[Exercise description]
Only one stretch of the records below should be repeated. It starts with the line containing "cône de chantier [rose] (631,167)" and goes on through the line containing "- → brosse à dents [rose] (591,237)", exactly as written.

Spatial object tracking data:
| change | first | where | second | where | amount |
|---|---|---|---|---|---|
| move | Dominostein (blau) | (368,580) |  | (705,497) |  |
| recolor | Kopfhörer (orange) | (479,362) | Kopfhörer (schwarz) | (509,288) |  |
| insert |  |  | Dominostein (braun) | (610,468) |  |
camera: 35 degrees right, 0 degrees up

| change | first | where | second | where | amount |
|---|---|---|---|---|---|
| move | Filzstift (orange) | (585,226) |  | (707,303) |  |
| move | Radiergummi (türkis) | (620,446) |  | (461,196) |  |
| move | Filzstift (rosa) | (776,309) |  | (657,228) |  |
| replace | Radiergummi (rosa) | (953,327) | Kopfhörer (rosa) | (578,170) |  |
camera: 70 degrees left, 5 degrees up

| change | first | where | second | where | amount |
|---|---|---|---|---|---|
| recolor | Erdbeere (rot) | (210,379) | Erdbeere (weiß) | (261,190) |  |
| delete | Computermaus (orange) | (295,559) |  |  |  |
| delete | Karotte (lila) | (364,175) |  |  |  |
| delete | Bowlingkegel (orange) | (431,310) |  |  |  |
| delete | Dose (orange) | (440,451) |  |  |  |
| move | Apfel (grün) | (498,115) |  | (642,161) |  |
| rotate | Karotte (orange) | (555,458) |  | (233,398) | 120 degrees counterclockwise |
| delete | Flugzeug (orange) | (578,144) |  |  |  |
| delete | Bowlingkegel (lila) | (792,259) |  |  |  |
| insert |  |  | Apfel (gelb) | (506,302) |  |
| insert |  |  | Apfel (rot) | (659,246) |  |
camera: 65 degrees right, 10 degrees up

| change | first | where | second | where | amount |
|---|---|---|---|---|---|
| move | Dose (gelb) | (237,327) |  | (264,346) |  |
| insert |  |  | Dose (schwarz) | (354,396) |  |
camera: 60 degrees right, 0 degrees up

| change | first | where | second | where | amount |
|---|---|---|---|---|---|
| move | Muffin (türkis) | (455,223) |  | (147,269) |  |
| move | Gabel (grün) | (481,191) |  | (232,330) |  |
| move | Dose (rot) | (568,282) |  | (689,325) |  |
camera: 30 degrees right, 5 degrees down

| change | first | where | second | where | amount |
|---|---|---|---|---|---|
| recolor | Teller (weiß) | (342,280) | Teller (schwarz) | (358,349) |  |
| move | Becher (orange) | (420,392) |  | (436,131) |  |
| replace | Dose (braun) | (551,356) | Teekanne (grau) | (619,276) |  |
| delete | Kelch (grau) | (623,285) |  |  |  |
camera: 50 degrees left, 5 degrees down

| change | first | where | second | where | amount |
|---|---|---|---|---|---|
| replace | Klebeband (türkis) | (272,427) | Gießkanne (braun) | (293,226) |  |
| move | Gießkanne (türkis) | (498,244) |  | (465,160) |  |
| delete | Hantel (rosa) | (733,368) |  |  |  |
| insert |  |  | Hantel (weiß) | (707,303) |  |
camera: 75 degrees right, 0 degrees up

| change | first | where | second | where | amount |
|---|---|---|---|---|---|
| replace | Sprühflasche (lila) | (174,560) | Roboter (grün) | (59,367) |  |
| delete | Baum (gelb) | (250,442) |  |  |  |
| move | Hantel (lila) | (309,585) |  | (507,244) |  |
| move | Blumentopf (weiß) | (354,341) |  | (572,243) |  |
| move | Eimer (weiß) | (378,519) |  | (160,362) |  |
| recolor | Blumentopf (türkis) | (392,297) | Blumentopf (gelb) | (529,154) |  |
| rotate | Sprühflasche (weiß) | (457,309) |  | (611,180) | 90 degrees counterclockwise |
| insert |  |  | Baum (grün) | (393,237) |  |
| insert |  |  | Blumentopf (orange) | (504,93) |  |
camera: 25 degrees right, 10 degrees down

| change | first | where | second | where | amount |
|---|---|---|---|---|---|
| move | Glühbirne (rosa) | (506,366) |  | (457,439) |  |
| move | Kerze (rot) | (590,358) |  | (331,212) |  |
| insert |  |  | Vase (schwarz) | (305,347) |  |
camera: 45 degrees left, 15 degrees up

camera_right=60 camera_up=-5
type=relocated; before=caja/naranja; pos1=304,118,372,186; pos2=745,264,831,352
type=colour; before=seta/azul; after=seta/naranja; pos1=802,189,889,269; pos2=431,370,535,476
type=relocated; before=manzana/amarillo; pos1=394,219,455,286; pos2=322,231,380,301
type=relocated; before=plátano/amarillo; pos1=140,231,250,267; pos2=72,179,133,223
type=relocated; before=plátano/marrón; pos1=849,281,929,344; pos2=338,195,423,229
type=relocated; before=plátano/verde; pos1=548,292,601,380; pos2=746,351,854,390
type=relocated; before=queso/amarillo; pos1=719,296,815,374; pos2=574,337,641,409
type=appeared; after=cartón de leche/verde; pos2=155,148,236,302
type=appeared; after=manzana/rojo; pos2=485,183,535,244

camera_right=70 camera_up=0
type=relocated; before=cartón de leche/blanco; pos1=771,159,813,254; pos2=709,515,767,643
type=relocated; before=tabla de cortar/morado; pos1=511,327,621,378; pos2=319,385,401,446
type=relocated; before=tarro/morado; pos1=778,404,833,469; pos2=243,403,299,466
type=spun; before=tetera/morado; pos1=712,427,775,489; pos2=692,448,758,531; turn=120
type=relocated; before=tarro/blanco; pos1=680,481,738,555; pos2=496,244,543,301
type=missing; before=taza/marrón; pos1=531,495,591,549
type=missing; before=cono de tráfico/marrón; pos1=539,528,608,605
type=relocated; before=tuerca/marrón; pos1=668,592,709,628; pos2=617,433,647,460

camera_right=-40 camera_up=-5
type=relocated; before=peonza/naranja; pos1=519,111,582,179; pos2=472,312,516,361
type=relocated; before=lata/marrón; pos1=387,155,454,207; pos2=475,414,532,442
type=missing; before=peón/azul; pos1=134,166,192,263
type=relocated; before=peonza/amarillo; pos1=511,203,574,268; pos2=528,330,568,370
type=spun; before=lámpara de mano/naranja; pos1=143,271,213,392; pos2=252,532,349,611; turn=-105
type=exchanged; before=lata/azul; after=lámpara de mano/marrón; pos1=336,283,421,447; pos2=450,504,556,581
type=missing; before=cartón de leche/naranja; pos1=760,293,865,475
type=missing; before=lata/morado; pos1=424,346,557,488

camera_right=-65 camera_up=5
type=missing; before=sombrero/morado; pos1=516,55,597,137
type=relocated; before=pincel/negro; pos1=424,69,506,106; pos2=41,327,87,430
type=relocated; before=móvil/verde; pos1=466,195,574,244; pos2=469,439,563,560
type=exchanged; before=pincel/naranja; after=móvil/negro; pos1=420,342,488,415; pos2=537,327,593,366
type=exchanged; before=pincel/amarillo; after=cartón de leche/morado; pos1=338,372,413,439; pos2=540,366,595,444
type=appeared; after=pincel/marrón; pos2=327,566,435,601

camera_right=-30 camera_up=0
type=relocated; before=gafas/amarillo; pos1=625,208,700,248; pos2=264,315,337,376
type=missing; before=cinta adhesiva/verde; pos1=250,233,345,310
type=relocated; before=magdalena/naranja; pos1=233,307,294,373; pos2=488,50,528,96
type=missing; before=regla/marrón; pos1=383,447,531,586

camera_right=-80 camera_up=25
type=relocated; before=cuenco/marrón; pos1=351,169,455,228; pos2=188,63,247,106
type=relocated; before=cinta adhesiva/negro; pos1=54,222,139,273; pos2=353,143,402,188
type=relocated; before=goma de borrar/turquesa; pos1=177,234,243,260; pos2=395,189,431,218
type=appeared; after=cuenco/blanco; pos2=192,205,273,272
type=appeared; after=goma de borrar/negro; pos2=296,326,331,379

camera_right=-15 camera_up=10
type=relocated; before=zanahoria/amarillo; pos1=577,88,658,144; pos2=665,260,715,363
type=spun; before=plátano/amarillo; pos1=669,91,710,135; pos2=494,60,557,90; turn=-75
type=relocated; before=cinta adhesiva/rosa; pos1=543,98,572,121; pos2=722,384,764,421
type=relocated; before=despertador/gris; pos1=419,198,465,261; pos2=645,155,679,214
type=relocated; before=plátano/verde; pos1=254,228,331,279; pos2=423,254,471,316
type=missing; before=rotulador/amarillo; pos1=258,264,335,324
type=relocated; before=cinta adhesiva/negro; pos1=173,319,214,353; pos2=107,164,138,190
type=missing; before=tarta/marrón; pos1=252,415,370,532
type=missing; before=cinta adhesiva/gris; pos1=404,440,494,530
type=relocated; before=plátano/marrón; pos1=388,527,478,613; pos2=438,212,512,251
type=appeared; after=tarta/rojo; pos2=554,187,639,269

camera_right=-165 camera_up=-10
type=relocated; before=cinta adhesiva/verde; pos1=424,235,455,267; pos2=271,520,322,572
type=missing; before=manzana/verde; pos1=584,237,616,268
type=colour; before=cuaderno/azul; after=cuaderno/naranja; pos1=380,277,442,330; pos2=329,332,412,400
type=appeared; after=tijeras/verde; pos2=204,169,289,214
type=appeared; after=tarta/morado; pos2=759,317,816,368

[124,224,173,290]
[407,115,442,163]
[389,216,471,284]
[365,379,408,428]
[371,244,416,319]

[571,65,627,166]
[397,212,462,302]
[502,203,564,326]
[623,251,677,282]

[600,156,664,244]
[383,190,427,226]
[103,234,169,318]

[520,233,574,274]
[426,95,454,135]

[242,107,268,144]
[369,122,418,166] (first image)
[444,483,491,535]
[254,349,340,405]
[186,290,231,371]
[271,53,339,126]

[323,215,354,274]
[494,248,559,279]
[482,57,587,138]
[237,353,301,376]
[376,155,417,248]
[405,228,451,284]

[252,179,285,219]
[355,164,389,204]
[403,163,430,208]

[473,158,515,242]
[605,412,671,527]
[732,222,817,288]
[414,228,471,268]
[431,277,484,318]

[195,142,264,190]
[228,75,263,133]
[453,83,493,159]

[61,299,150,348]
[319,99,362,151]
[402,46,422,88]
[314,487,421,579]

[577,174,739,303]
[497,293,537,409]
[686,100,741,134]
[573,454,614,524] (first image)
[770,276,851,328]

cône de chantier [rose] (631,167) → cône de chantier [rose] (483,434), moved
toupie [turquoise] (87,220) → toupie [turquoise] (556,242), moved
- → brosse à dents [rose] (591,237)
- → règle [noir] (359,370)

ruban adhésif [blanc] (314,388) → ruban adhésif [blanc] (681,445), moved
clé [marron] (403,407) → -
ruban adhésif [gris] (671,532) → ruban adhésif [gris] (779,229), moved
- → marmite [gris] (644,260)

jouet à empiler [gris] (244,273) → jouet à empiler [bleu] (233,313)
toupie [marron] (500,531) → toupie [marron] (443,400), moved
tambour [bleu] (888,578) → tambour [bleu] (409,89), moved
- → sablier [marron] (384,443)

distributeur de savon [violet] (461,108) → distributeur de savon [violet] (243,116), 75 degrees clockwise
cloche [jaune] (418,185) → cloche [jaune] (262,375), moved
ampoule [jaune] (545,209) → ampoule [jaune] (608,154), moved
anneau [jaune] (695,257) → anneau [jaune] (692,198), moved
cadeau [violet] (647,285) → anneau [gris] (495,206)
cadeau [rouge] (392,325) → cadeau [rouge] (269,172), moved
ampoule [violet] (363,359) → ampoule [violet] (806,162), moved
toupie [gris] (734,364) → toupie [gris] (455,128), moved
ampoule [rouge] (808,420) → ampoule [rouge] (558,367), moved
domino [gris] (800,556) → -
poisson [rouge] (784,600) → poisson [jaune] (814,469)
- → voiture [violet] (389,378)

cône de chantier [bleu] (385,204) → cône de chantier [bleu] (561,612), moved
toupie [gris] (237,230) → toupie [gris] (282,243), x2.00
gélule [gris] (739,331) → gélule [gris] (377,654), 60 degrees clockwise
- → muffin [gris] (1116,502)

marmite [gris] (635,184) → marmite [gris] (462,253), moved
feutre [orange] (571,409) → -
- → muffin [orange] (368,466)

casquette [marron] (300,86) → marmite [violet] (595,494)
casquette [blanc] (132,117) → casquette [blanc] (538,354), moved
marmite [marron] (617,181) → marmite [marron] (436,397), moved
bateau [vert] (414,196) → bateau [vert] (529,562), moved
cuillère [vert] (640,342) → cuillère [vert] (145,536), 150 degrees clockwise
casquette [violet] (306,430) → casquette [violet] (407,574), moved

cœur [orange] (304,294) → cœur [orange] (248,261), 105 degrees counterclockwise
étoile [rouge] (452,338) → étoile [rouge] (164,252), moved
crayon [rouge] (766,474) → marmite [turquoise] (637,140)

[Answer below]
cône de chantier [rose] (631,167) → cône de chantier [rose] (483,434), moved
toupie [turquoise] (87,220) → toupie [turquoise] (556,242), moved
- → brosse à dents [rose] (591,237)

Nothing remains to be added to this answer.